### RECORD SET:
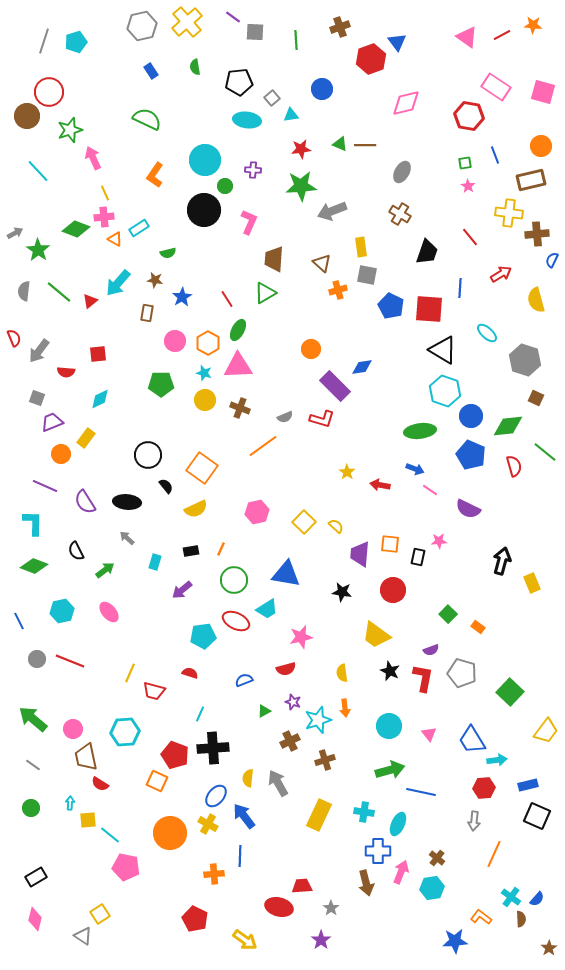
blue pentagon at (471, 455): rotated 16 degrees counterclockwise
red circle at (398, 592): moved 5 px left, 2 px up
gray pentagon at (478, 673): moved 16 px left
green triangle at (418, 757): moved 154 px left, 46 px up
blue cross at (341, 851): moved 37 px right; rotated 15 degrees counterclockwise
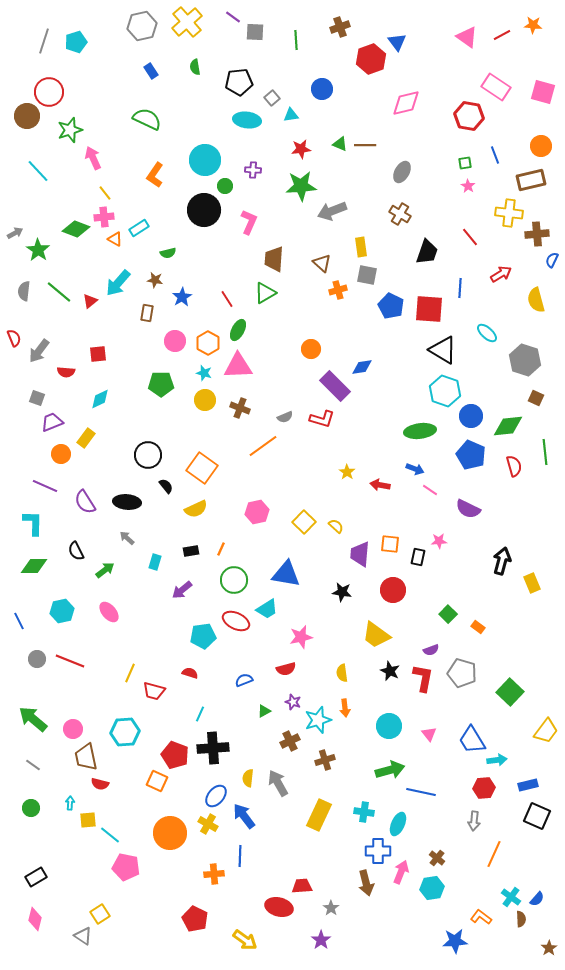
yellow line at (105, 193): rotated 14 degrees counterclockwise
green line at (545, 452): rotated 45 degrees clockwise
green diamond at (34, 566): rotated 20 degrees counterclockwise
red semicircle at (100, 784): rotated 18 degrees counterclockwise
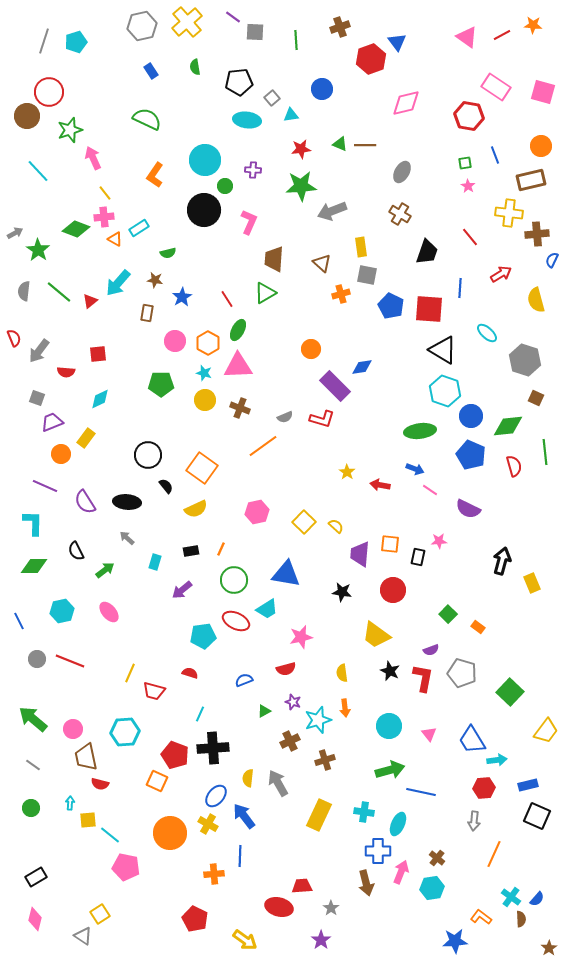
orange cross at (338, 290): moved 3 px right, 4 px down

### PROBLEM DETAILS:
Filter the items above and copy every line that contains the string "green". Case counts.

### RESPONSE TO THIS TASK:
green triangle at (418, 757): moved 154 px left, 46 px up
green line at (545, 452): rotated 45 degrees clockwise
green diamond at (34, 566): rotated 20 degrees counterclockwise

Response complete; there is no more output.